Object tracking records:
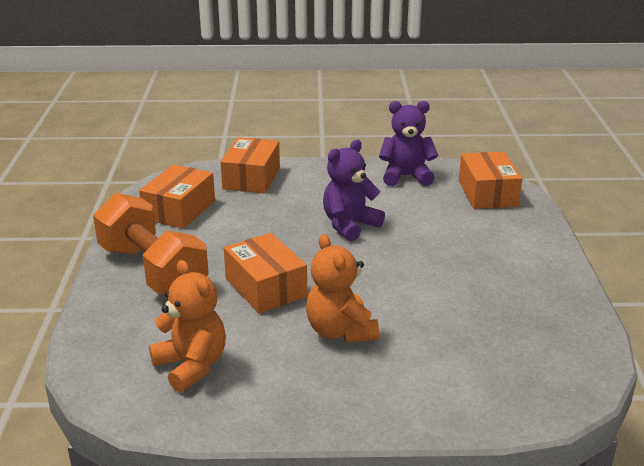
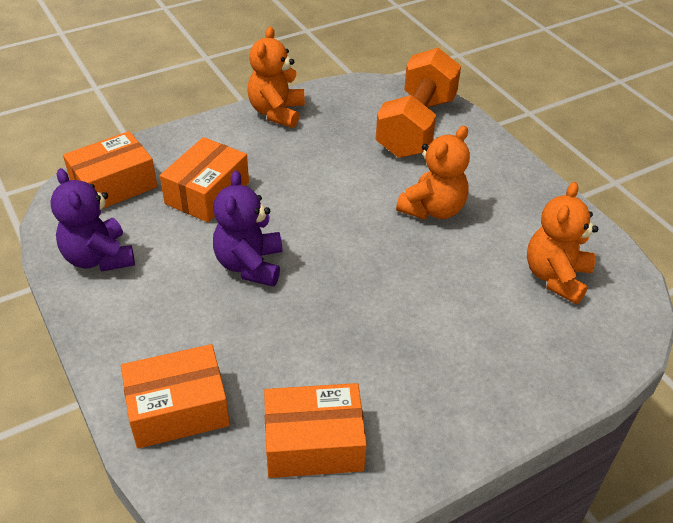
camera: 120 degrees left, 15 degrees up
(152, 271) = (458, 387): orange dumbbell -> orange dumbbell (416, 126)
(266, 287) = (412, 281): orange box -> orange box (207, 193)
(349, 225) = (250, 265): purple teddy bear -> purple teddy bear turned 75 degrees clockwise
(561, 290) = (277, 112): none -> orange teddy bear

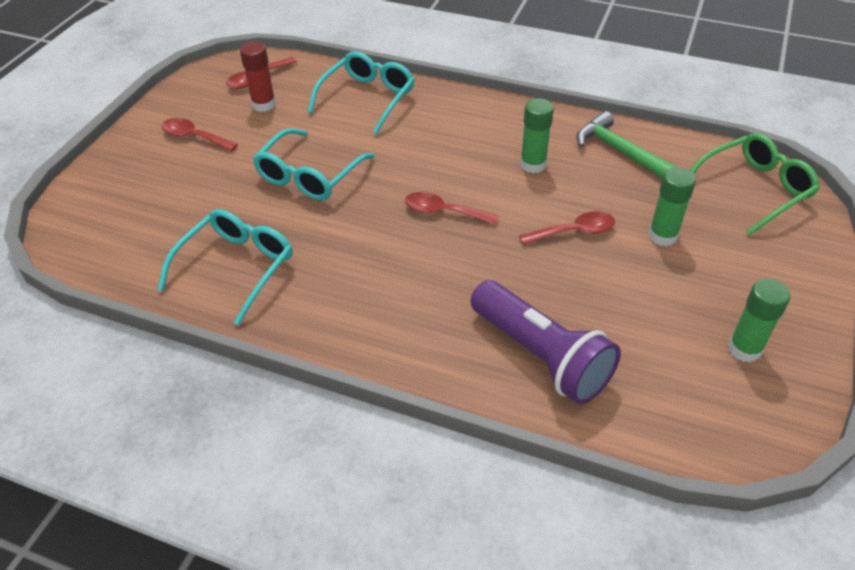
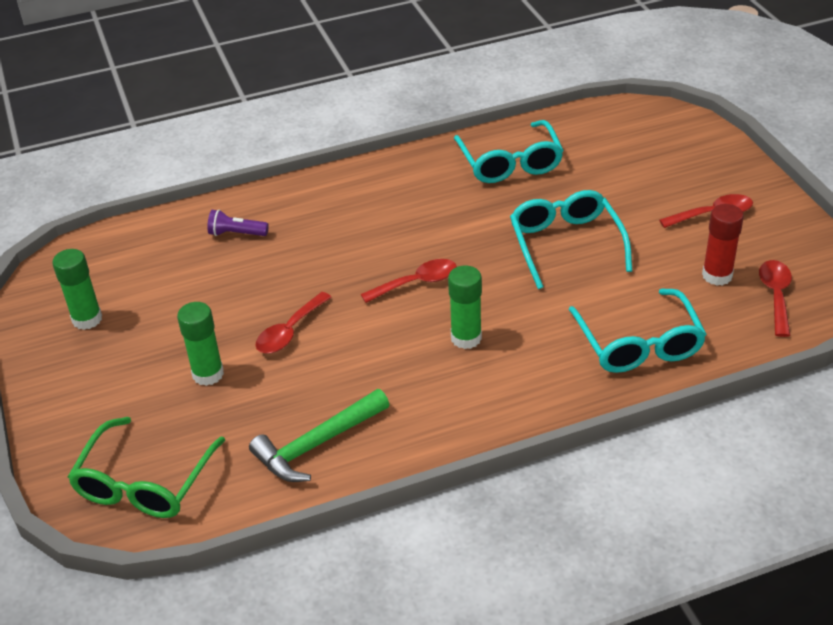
camera: 140 degrees right, 5 degrees down
(533, 164) = (389, 373): green glue stick -> green glue stick (466, 338)
(540, 356) = (236, 233): purple flashlight -> purple flashlight, size x0.44
(620, 151) = (317, 444): green hammer -> green hammer turned 135 degrees clockwise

What you need to do:
Your answer must be the records above, copied exactly, with no pictures.

Answer for the task:
camera: 120 degrees left, 15 degrees up
(152, 271) = (458, 387): orange dumbbell -> orange dumbbell (416, 126)
(266, 287) = (412, 281): orange box -> orange box (207, 193)
(349, 225) = (250, 265): purple teddy bear -> purple teddy bear turned 75 degrees clockwise
(561, 290) = (277, 112): none -> orange teddy bear

camera: 140 degrees right, 5 degrees down
(533, 164) = (389, 373): green glue stick -> green glue stick (466, 338)
(540, 356) = (236, 233): purple flashlight -> purple flashlight, size x0.44
(620, 151) = (317, 444): green hammer -> green hammer turned 135 degrees clockwise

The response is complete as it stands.